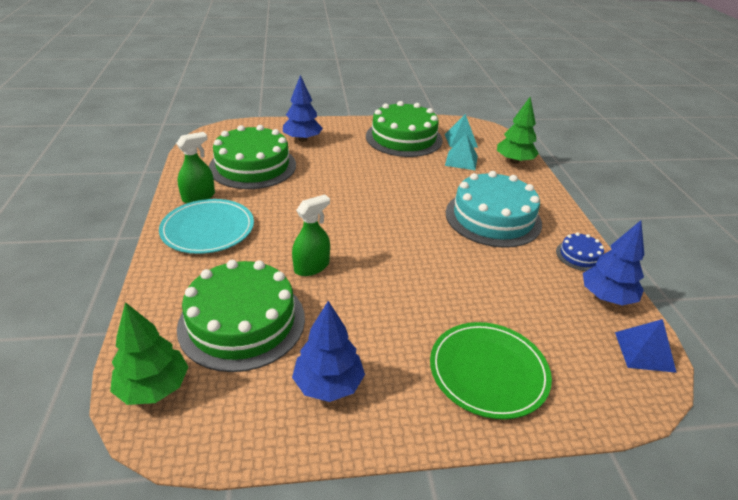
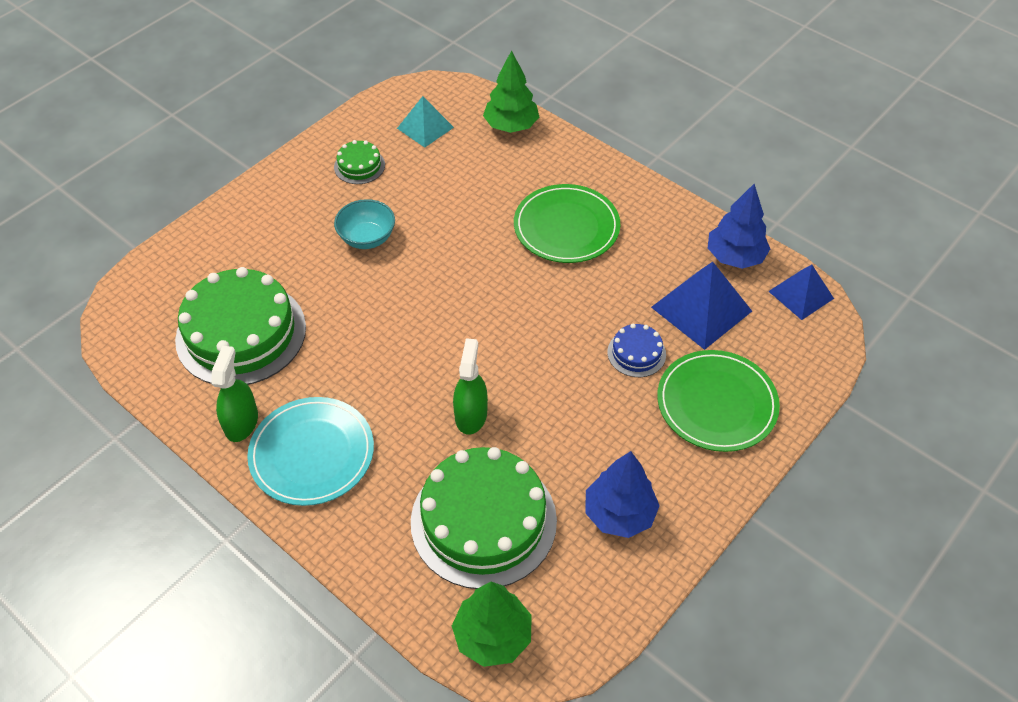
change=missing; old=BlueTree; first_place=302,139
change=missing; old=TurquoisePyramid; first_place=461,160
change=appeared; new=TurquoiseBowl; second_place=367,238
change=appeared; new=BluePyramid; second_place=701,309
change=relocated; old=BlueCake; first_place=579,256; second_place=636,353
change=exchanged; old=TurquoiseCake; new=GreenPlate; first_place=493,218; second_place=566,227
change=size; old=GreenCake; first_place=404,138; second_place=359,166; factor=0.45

* WORK INSTRUCTIONS: Repeat all the data as it stands, dropping any images it holds.

* RESPONSE BOX:
change=missing; old=BlueTree; first_place=302,139
change=missing; old=TurquoisePyramid; first_place=461,160
change=appeared; new=TurquoiseBowl; second_place=367,238
change=appeared; new=BluePyramid; second_place=701,309
change=relocated; old=BlueCake; first_place=579,256; second_place=636,353
change=exchanged; old=TurquoiseCake; new=GreenPlate; first_place=493,218; second_place=566,227
change=size; old=GreenCake; first_place=404,138; second_place=359,166; factor=0.45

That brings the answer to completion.